- SOURCE INFORMATION:
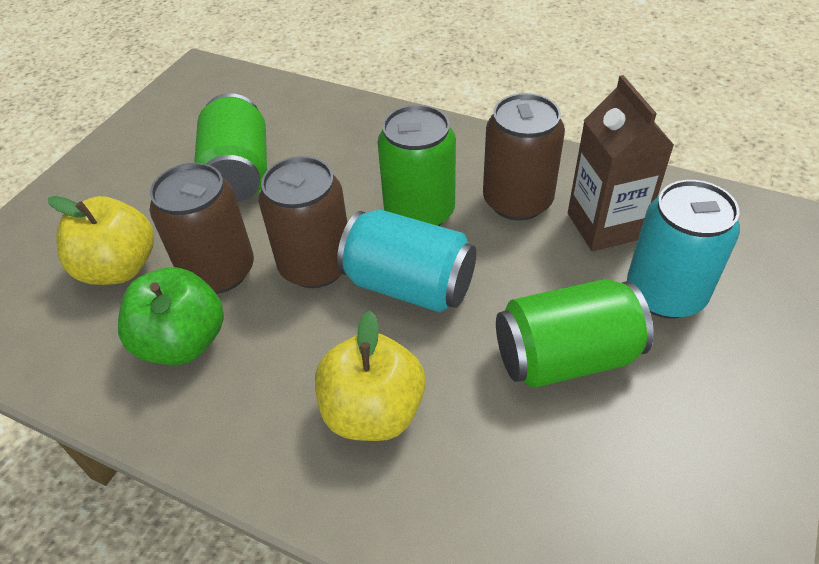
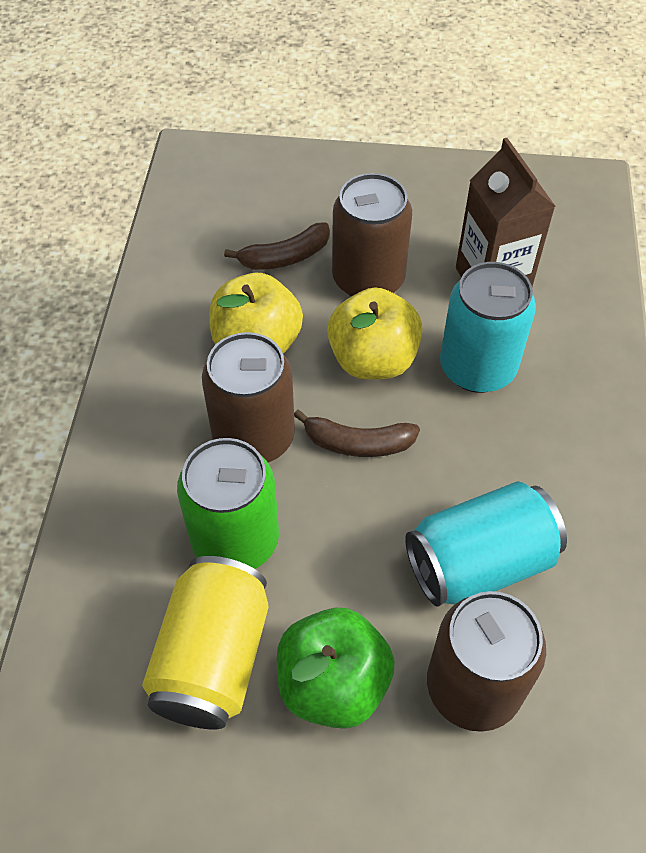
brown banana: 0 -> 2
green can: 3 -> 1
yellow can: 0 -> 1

...

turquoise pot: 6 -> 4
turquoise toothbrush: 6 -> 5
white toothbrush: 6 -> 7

* * *

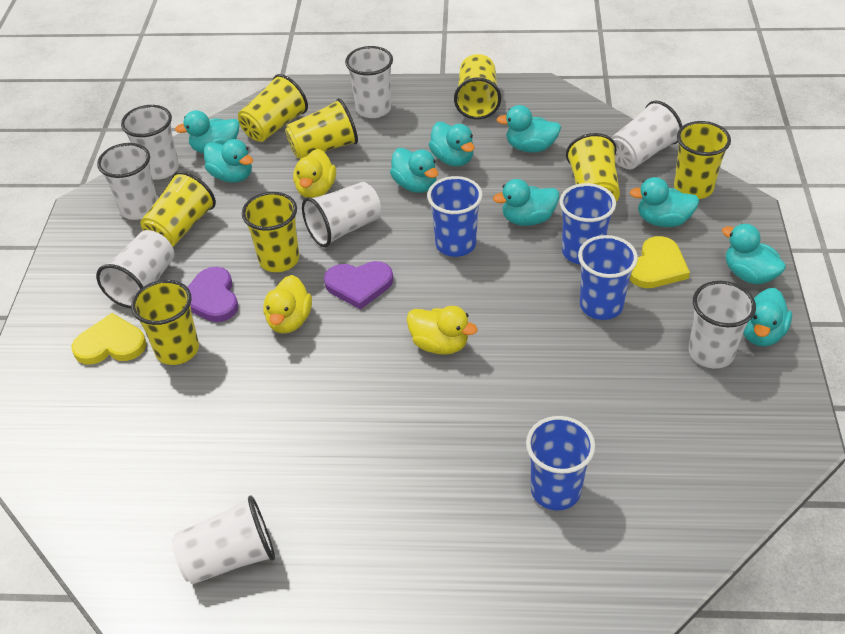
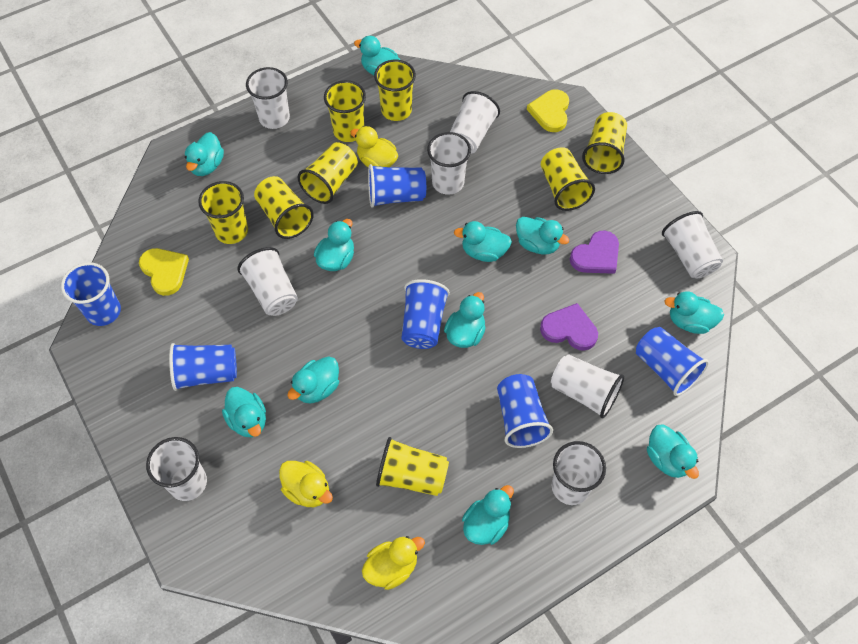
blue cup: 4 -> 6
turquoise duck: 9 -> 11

- INSTRUCTIONS FOR THE TASK: Copy every line that includes the string "toothbrush" from the material above.

- OUTPUT:
turquoise toothbrush: 6 -> 5
white toothbrush: 6 -> 7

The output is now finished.